Segment Open
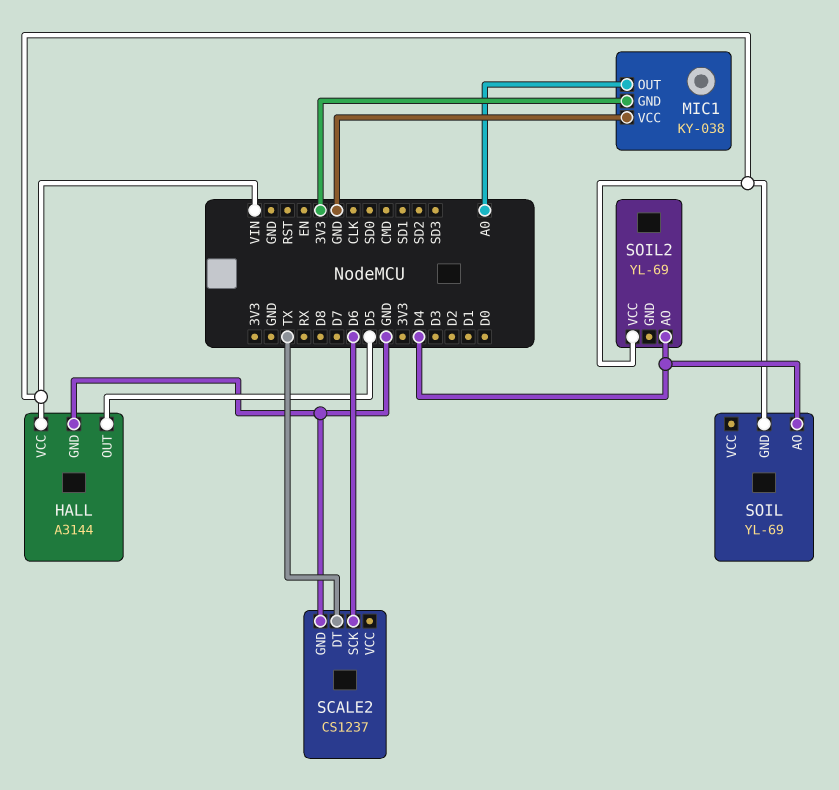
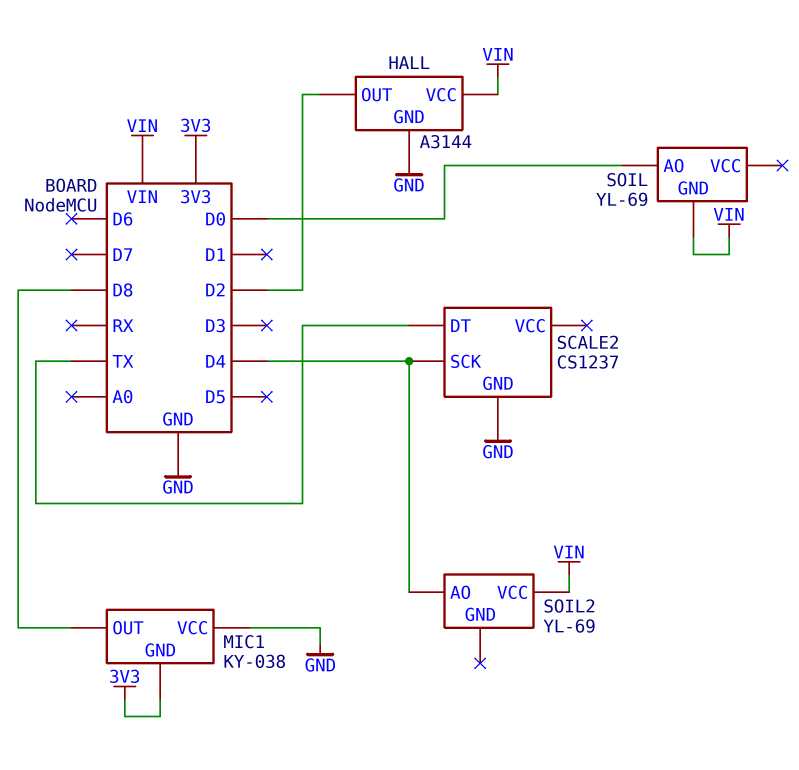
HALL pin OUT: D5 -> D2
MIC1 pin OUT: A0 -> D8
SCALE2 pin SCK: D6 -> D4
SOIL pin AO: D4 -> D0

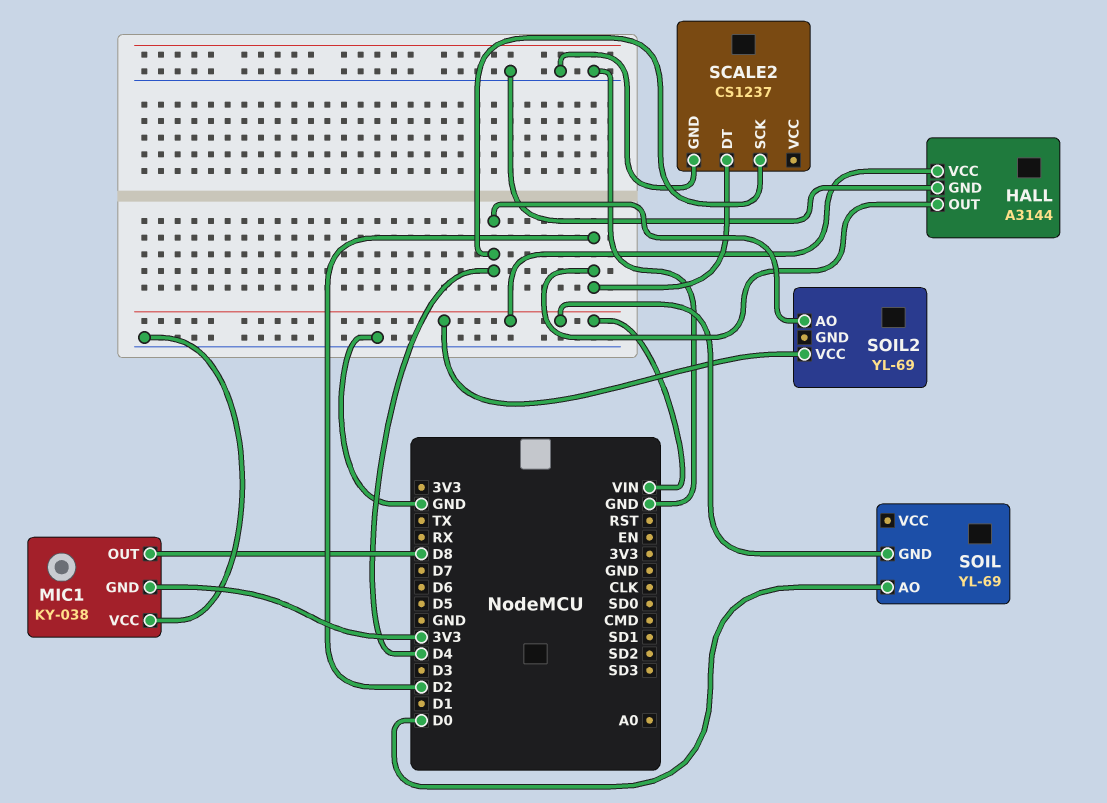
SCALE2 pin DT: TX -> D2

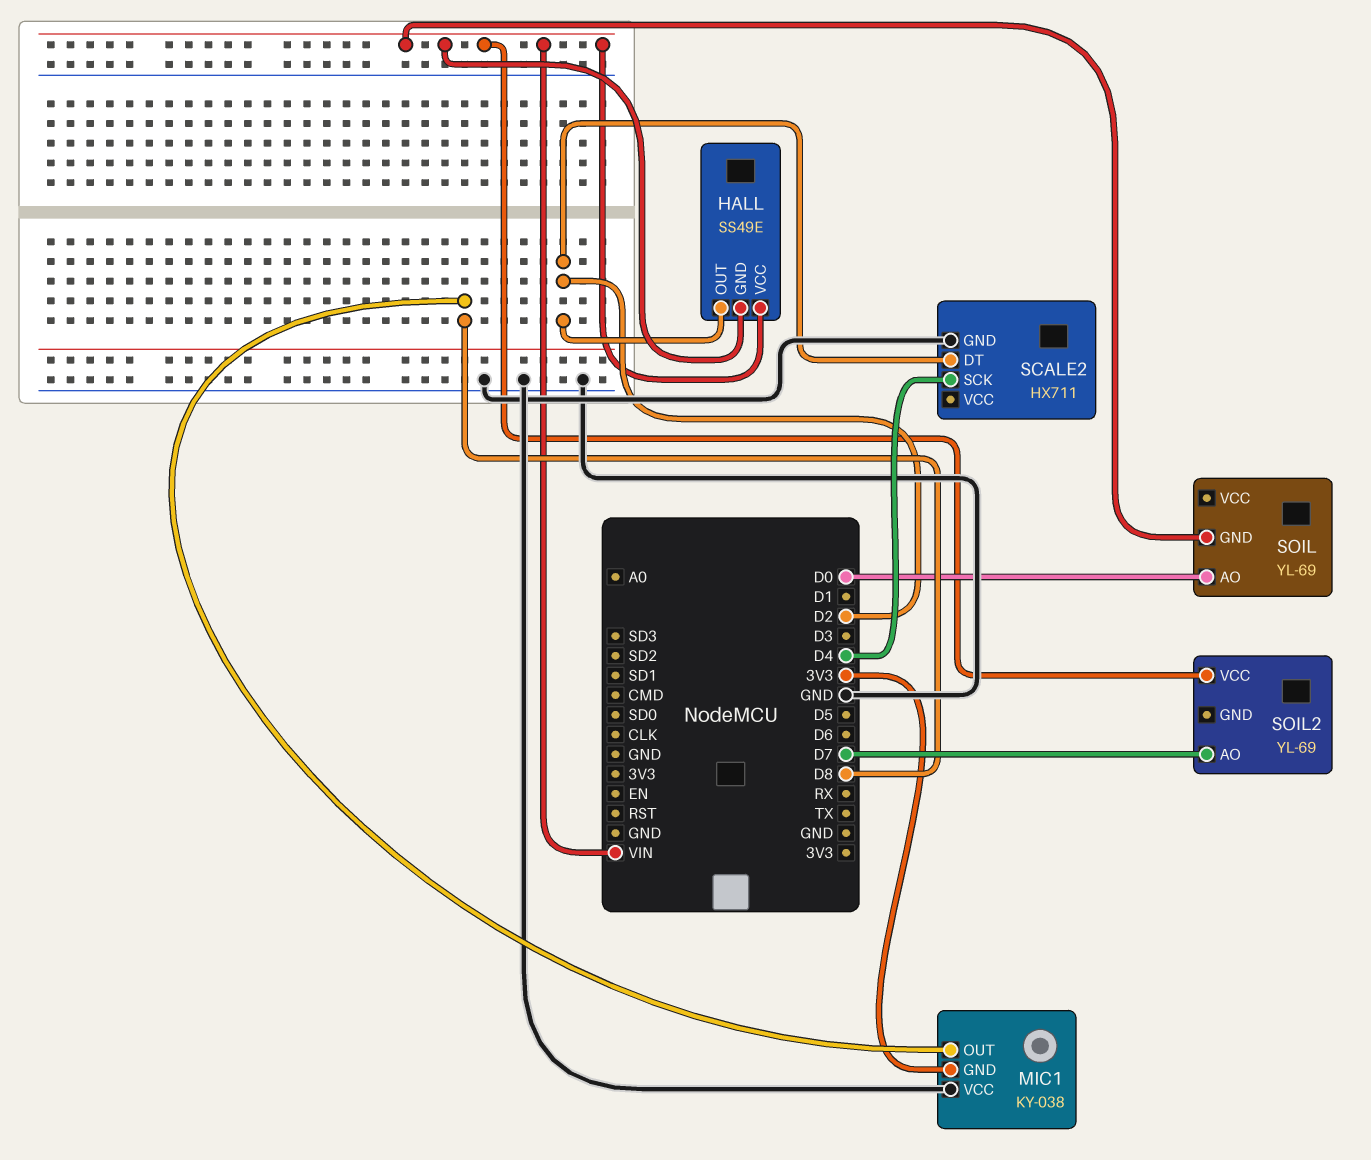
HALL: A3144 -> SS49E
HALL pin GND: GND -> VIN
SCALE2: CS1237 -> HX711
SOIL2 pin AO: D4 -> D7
Segment Closed
- _Exercise prompt_
All of the entries above need to be transcribed exactly, except for the pictures.

- _Response for this exercise_
HALL pin OUT: D5 -> D2
MIC1 pin OUT: A0 -> D8
SCALE2 pin SCK: D6 -> D4
SOIL pin AO: D4 -> D0

SCALE2 pin DT: TX -> D2

HALL: A3144 -> SS49E
HALL pin GND: GND -> VIN
SCALE2: CS1237 -> HX711
SOIL2 pin AO: D4 -> D7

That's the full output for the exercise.